* Exercise details
Report the count of lines with "stacking" in the data below, and no other words.

* Entries supplied

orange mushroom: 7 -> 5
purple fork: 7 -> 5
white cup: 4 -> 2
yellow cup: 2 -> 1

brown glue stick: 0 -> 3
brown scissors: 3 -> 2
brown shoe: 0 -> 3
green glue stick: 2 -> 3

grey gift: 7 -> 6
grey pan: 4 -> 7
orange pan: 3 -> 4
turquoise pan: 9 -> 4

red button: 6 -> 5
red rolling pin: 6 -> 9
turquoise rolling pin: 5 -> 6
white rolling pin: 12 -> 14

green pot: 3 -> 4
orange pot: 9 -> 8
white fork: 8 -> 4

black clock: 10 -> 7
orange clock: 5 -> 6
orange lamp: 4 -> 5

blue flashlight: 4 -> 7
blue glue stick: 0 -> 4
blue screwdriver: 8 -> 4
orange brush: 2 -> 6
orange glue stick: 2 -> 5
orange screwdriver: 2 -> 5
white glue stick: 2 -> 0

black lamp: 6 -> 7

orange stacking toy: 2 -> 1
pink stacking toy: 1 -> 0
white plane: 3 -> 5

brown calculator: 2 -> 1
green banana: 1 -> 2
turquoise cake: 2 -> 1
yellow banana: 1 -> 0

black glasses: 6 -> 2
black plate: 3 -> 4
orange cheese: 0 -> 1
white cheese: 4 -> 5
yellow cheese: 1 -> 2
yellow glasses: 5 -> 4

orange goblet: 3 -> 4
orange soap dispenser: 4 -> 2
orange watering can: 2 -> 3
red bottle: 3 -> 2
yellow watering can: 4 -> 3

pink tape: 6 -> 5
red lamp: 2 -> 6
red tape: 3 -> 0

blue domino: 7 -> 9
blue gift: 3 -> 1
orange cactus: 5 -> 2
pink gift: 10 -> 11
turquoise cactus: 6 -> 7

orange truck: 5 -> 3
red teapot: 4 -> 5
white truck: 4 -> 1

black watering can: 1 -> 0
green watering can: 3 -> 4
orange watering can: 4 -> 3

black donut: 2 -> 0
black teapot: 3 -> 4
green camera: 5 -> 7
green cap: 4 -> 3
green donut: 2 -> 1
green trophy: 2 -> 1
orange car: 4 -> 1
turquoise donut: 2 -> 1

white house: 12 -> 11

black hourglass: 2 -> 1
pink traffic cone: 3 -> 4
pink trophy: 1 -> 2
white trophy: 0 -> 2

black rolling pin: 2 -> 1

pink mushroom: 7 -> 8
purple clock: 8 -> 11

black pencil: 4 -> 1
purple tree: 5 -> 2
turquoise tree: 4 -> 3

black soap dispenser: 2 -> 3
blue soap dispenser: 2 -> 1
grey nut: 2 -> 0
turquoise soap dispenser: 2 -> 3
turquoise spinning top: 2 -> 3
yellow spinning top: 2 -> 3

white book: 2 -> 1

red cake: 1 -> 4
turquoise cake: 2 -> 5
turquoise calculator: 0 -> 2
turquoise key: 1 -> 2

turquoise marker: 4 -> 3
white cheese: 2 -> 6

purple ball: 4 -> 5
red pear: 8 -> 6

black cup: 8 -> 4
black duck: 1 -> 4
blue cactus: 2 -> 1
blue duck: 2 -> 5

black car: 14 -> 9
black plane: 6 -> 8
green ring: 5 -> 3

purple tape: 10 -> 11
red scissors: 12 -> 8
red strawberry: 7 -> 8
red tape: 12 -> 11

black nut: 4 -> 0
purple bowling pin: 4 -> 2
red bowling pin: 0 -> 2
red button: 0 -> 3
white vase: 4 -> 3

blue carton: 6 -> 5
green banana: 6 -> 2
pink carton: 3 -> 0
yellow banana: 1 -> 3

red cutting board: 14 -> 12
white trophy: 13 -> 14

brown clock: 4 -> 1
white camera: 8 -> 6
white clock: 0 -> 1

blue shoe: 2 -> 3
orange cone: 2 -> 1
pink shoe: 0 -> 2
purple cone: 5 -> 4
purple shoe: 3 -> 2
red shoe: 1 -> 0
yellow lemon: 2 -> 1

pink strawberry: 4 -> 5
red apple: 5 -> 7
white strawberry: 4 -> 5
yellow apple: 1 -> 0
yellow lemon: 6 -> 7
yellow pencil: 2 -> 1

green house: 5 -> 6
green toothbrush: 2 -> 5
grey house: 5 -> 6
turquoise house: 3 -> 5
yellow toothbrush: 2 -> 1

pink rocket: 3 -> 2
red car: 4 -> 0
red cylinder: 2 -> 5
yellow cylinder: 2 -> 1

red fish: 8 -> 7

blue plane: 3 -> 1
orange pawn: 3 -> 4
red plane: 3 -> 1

* Answer
2